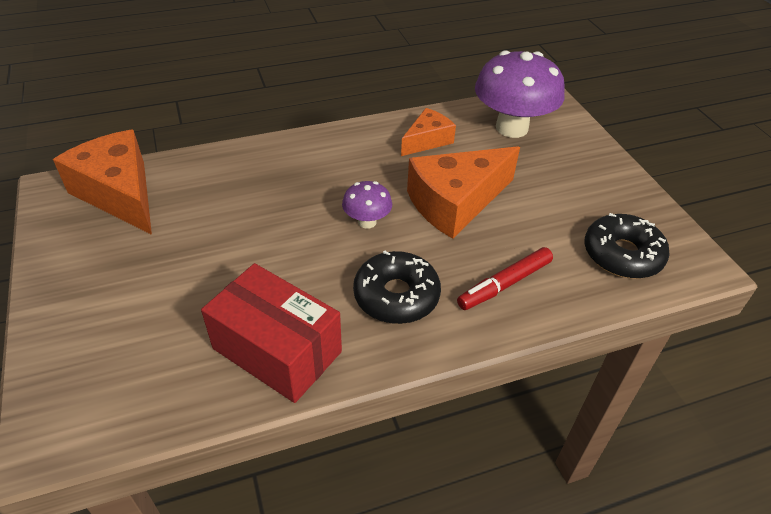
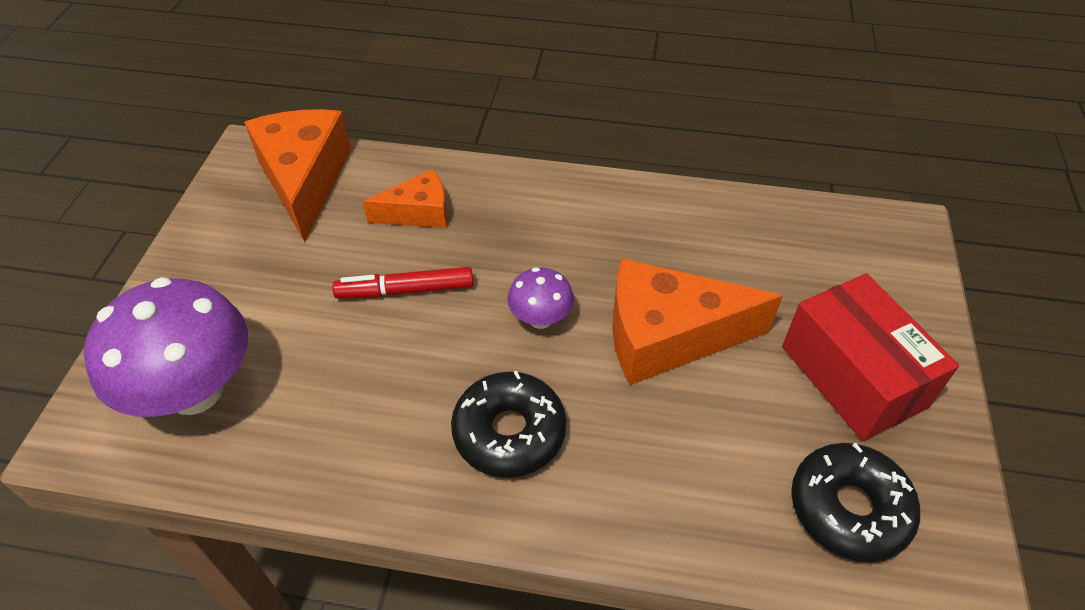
camera: 30 degrees right, 5 degrees up
(277, 350) = (338, 439): red box -> red box (853, 376)
(427, 140) = (691, 233): orange cheese -> orange cheese (418, 212)
(504, 284) = (652, 477): red marker -> red marker (405, 290)
(512, 128) = (821, 254): purple mushroom -> purple mushroom (195, 391)

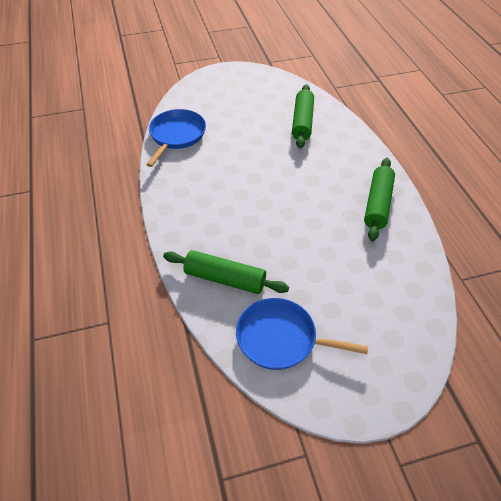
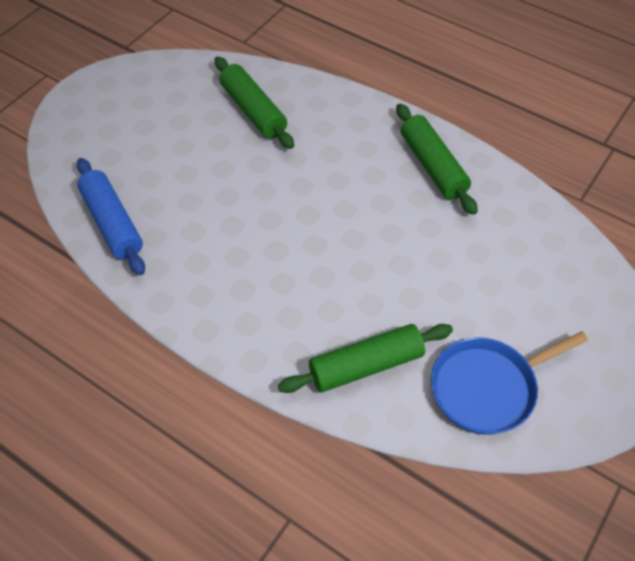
camera: 40 degrees left, 5 degrees up
(176, 135) = (112, 223): blue pan -> blue rolling pin

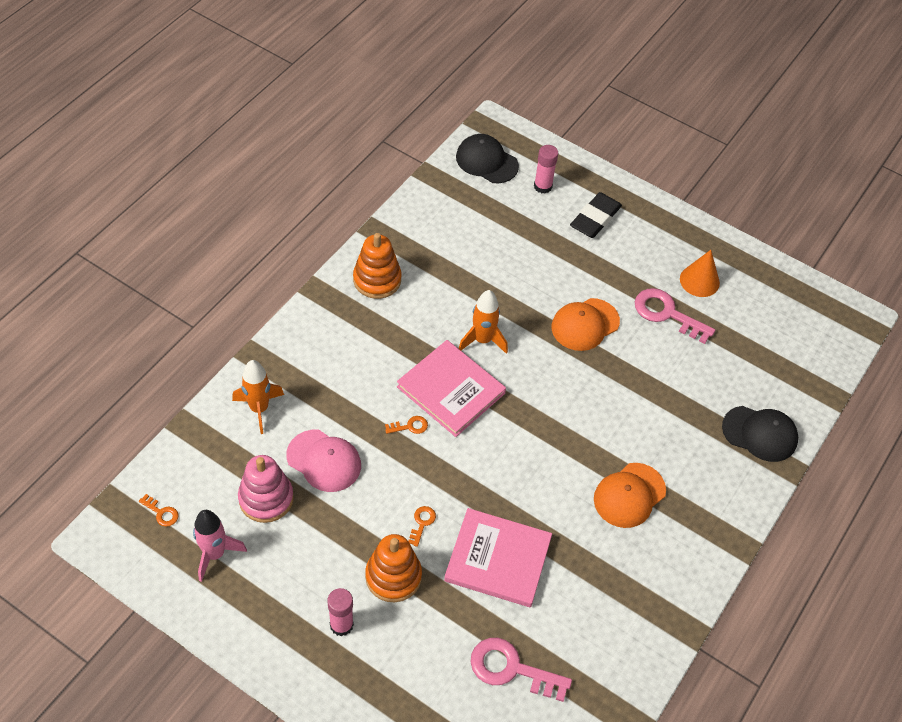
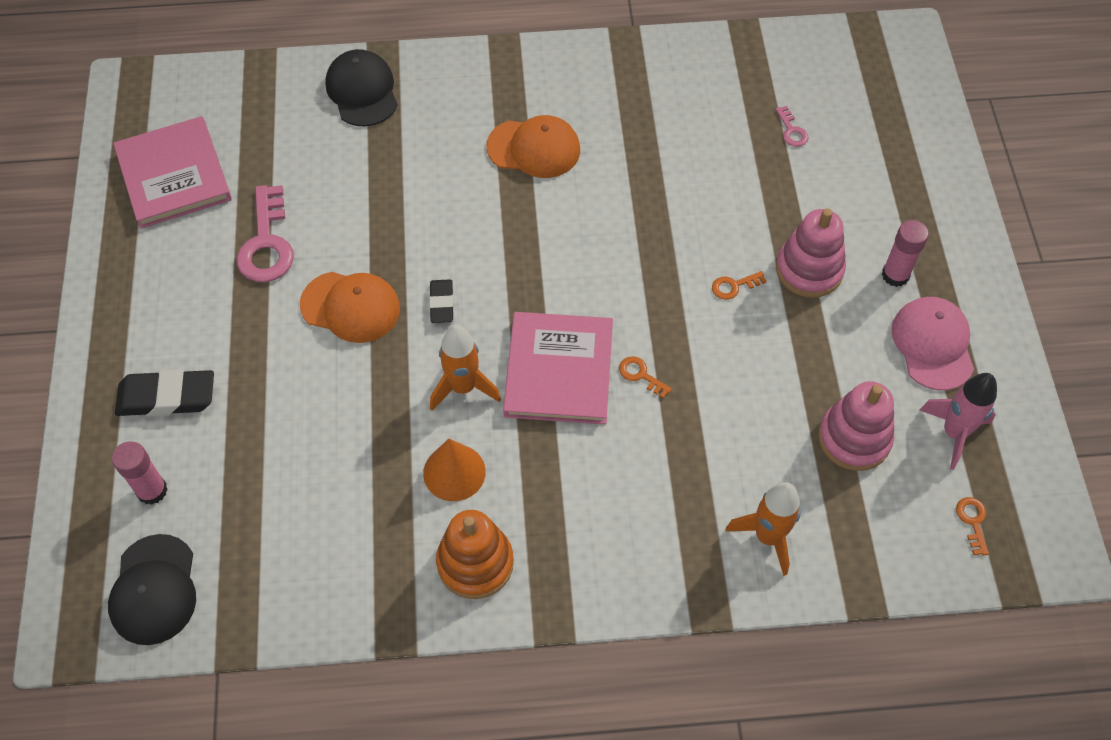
camera: 125 degrees left, 5 degrees up
(324, 461) = (760, 421): pink cap -> pink cap (933, 344)
(393, 576) = (809, 270): orange stacking toy -> pink stacking toy
(498, 559) = (705, 203): pink book -> pink book (174, 175)
(511, 669) = (792, 131): pink key -> pink key, size x0.47
(548, 367) = (441, 303): none -> black eraser
(699, 281) = (188, 241): orange cone -> orange cone (454, 472)

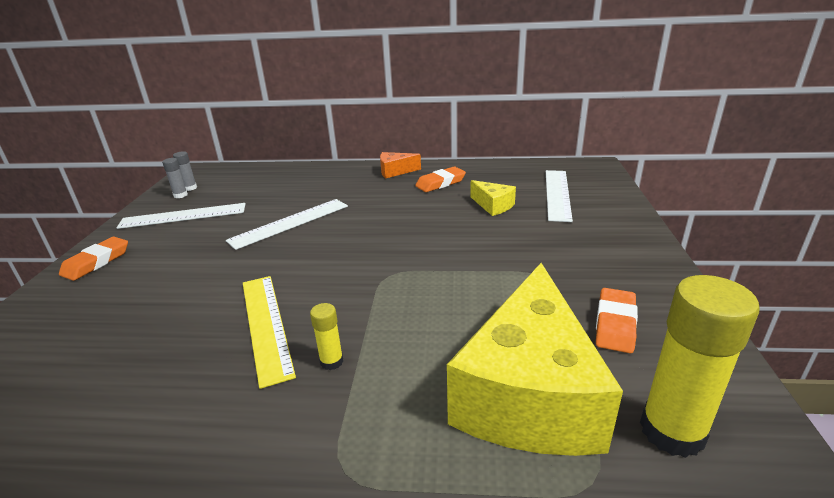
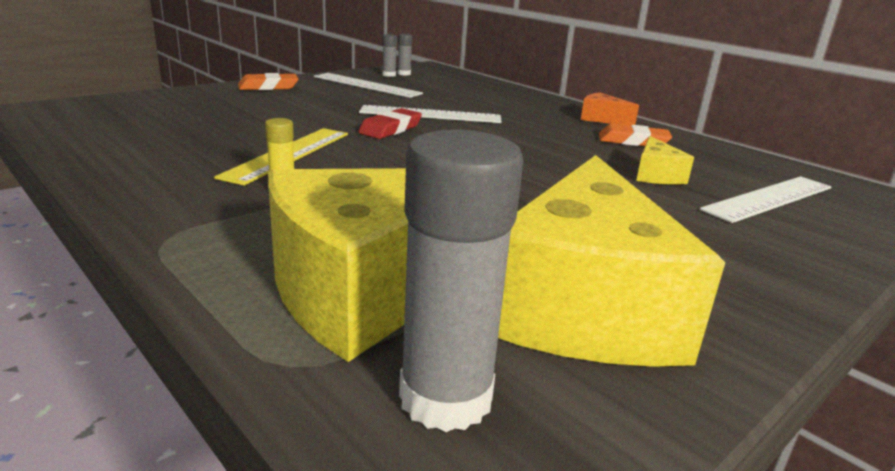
camera: 40 degrees right, 5 degrees down
(289, 253) = (390, 129): none -> red eraser
(615, 324) = (583, 305): orange eraser -> yellow cheese
(672, 431) = (445, 398): yellow glue stick -> grey glue stick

########

◆ What is required:
Exactly repeat only the lines from the one with "(277, 350) = (338, 439): red" to the closing line above, both included, and omit every picture.

◆ Result of this task:
(277, 350) = (338, 439): red box -> red box (853, 376)
(427, 140) = (691, 233): orange cheese -> orange cheese (418, 212)
(504, 284) = (652, 477): red marker -> red marker (405, 290)
(512, 128) = (821, 254): purple mushroom -> purple mushroom (195, 391)

camera: 40 degrees left, 5 degrees up
(176, 135) = (112, 223): blue pan -> blue rolling pin

camera: 125 degrees left, 5 degrees up
(324, 461) = (760, 421): pink cap -> pink cap (933, 344)
(393, 576) = (809, 270): orange stacking toy -> pink stacking toy
(498, 559) = (705, 203): pink book -> pink book (174, 175)
(511, 669) = (792, 131): pink key -> pink key, size x0.47
(548, 367) = (441, 303): none -> black eraser
(699, 281) = (188, 241): orange cone -> orange cone (454, 472)

camera: 40 degrees right, 5 degrees down
(289, 253) = (390, 129): none -> red eraser
(615, 324) = (583, 305): orange eraser -> yellow cheese
(672, 431) = (445, 398): yellow glue stick -> grey glue stick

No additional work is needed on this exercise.